# ACTIVITY
When the string "trapezoid" appears in a line of the records, show the whole line.
======== RECORDS FOR THE EXERCISE
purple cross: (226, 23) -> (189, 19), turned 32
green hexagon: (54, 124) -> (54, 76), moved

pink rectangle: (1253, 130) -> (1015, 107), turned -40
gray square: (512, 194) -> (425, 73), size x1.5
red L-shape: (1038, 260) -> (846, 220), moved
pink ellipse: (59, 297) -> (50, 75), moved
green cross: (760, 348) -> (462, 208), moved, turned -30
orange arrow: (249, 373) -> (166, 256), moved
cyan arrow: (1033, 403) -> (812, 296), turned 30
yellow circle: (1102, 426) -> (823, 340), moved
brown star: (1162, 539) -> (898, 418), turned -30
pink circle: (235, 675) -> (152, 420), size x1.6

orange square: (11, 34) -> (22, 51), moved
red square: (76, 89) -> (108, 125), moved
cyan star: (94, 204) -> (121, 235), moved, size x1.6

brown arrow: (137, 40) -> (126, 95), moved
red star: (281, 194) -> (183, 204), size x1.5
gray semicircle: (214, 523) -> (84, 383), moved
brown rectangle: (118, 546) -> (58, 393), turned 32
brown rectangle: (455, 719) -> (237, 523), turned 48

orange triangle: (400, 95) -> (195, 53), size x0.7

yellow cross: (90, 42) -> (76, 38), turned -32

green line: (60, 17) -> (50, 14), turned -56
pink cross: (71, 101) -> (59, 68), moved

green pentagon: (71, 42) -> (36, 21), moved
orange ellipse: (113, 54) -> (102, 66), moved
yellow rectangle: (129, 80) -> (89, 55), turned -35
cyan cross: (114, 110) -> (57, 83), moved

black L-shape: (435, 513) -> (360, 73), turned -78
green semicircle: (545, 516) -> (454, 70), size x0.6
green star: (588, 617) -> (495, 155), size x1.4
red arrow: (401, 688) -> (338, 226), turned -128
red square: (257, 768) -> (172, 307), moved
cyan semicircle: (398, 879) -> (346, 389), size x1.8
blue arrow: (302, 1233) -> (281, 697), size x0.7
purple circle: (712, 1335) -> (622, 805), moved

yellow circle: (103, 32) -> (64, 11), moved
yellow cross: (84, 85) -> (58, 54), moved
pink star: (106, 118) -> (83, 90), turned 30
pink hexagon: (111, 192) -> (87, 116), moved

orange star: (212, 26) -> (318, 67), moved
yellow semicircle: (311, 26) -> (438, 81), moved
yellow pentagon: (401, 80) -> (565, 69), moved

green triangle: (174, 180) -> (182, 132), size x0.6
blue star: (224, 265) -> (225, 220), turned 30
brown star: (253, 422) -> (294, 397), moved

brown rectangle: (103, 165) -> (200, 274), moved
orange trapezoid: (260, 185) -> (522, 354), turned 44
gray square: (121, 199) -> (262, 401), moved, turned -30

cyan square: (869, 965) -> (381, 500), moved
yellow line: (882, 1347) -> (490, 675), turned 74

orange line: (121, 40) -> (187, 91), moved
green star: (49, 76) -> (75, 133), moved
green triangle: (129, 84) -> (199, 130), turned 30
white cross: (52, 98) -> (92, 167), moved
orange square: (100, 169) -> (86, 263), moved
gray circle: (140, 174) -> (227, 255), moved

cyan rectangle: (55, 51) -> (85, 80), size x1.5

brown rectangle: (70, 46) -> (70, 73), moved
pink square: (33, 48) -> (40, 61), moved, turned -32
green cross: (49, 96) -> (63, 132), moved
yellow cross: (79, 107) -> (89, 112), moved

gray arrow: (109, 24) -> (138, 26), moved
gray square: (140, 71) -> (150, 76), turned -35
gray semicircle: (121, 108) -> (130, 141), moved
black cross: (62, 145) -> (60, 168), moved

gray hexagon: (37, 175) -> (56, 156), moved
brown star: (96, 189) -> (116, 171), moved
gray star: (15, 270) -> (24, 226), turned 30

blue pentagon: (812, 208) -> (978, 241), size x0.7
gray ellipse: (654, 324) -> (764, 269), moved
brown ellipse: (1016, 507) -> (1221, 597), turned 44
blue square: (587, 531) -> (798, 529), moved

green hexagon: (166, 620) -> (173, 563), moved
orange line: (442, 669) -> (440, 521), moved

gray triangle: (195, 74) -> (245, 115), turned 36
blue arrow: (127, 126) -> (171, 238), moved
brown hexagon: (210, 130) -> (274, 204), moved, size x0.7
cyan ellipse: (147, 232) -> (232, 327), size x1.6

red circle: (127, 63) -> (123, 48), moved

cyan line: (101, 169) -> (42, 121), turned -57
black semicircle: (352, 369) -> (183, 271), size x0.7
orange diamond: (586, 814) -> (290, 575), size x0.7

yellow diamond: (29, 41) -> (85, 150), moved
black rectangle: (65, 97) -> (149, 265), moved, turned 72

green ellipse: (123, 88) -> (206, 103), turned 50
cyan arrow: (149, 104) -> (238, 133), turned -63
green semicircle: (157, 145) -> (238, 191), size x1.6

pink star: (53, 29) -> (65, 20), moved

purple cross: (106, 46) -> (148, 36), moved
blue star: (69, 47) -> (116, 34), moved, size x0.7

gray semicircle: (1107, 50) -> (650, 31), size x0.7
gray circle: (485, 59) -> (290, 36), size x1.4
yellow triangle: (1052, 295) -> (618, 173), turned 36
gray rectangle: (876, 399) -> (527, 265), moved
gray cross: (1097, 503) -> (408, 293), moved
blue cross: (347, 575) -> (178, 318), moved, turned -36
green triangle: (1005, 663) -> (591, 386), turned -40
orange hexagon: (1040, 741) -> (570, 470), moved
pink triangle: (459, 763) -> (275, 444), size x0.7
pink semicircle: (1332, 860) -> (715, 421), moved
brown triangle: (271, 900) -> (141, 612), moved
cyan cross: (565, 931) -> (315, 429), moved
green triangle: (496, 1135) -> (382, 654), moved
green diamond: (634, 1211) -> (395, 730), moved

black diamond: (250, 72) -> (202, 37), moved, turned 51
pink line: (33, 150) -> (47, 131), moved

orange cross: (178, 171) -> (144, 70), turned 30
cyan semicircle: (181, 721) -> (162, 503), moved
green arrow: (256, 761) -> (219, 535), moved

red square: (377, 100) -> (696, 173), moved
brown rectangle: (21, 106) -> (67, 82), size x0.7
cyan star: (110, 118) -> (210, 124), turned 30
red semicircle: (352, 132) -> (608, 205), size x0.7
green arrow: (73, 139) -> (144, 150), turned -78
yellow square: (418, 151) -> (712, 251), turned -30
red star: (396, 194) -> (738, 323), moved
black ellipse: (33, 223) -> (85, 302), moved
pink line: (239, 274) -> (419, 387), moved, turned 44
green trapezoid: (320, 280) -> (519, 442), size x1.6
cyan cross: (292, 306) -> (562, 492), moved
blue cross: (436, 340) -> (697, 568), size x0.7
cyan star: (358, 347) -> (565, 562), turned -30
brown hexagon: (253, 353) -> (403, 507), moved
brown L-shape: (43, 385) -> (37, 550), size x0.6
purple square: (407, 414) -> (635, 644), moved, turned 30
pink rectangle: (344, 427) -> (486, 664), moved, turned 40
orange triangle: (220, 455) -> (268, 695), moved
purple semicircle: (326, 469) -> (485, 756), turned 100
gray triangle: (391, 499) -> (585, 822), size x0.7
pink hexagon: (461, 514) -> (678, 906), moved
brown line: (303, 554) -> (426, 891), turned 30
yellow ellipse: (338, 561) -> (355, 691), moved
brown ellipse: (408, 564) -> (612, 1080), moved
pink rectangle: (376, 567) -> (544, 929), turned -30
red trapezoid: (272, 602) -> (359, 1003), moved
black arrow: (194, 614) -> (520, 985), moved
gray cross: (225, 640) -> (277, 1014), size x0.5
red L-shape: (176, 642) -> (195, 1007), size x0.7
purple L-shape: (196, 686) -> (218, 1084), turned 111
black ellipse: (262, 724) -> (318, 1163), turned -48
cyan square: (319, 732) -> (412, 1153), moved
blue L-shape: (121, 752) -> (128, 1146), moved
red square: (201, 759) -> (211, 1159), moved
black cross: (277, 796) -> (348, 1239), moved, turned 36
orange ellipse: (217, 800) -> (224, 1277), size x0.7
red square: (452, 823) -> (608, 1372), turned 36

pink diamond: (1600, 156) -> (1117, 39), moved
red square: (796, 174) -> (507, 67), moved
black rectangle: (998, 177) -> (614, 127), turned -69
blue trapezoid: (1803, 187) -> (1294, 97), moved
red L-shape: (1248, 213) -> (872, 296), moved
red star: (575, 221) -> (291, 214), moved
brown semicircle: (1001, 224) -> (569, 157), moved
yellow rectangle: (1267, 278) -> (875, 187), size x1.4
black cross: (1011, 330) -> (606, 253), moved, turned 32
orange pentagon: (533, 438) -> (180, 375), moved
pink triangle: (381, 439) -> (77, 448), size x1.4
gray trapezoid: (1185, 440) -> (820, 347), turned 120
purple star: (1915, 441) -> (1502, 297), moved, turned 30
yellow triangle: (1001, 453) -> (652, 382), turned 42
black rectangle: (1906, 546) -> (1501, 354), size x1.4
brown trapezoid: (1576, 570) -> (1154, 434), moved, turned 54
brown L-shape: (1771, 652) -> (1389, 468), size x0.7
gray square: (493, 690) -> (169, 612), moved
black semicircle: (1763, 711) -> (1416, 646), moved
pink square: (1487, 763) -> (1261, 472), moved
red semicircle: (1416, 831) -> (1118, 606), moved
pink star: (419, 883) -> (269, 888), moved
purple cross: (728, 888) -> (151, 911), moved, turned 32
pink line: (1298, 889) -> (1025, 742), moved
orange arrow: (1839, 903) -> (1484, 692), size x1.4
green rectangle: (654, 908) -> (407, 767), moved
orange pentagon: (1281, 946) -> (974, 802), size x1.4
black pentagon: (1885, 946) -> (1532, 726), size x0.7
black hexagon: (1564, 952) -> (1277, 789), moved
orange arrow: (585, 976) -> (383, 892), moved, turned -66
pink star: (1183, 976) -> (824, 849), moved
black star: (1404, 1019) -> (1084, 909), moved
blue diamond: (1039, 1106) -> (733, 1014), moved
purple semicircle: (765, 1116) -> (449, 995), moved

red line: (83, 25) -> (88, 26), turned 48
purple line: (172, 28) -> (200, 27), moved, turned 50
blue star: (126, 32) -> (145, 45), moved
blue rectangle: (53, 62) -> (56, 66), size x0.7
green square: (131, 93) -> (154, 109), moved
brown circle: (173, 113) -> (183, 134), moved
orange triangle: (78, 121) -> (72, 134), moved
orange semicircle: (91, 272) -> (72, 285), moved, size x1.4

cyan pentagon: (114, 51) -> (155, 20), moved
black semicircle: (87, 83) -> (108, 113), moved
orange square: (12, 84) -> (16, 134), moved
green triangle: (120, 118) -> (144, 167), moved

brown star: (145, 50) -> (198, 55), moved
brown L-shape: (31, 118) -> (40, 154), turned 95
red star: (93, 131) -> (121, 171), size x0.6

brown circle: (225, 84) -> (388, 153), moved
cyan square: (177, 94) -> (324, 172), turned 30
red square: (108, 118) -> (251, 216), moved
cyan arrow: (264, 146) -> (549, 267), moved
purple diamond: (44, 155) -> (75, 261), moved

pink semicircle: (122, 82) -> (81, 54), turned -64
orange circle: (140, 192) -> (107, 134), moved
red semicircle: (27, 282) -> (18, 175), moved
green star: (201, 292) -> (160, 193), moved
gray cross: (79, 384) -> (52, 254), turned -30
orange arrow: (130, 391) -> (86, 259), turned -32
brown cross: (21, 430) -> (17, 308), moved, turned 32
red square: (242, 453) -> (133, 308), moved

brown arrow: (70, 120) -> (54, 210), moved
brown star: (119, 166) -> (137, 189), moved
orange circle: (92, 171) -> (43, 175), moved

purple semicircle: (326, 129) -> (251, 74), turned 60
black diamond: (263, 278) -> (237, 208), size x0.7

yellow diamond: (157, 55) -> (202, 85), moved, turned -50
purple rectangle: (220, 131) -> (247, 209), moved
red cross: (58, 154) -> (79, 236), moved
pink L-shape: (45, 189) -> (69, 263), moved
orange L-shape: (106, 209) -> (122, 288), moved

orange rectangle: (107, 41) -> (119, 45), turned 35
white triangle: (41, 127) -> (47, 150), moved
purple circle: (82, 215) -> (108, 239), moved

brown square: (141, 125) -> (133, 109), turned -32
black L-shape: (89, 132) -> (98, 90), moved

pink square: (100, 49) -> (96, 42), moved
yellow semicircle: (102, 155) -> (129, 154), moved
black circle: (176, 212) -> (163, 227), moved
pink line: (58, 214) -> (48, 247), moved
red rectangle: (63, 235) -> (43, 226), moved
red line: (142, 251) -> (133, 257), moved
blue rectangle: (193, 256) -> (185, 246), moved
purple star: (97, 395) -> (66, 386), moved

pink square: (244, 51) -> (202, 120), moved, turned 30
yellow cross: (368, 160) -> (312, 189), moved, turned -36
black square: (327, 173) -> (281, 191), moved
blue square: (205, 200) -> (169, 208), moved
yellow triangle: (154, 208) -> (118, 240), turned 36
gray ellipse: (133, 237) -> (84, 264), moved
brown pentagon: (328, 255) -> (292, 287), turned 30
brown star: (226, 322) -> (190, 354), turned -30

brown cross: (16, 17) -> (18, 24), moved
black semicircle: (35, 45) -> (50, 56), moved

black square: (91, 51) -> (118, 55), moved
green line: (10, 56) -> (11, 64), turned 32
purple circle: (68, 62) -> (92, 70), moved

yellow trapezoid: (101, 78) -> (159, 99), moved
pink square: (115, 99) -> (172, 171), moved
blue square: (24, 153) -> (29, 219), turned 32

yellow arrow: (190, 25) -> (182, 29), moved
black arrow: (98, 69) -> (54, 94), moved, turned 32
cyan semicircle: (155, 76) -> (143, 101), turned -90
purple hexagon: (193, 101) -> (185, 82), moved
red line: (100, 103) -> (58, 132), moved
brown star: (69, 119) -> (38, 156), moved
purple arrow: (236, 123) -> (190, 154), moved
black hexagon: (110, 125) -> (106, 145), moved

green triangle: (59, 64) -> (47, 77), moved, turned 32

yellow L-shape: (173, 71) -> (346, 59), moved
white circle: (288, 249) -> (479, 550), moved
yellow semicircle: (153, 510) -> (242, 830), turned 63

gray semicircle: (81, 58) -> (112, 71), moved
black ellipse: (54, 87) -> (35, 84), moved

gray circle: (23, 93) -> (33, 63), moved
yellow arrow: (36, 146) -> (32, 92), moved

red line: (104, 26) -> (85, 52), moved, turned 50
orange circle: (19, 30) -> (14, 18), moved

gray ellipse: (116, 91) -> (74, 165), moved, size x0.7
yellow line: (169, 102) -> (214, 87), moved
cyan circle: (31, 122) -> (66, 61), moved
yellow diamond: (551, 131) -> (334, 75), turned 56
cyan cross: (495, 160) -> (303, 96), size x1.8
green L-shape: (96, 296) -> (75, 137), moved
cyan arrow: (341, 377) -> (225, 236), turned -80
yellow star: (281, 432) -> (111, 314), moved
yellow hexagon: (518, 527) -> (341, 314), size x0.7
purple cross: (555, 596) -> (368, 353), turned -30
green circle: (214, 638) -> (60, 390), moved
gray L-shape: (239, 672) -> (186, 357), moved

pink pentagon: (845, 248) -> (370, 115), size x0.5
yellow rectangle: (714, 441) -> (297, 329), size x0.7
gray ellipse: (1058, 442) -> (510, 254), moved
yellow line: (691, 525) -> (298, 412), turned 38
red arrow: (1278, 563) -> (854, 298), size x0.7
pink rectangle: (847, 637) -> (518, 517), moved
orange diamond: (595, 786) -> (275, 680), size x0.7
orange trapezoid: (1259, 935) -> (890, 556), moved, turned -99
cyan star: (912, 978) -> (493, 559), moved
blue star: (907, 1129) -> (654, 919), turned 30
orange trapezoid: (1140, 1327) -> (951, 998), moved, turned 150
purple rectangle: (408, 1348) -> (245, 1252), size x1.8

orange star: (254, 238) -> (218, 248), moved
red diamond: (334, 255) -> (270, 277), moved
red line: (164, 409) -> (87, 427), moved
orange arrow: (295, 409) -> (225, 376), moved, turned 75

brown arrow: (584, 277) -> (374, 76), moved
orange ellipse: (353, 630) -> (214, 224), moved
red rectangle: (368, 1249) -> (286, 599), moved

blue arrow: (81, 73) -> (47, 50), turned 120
================
# OUTPUT OF THE EXERCISE
orange trapezoid: (260, 185) -> (522, 354), turned 44
green trapezoid: (320, 280) -> (519, 442), size x1.6
red trapezoid: (272, 602) -> (359, 1003), moved
blue trapezoid: (1803, 187) -> (1294, 97), moved
gray trapezoid: (1185, 440) -> (820, 347), turned 120
brown trapezoid: (1576, 570) -> (1154, 434), moved, turned 54
yellow trapezoid: (101, 78) -> (159, 99), moved
orange trapezoid: (1259, 935) -> (890, 556), moved, turned -99
orange trapezoid: (1140, 1327) -> (951, 998), moved, turned 150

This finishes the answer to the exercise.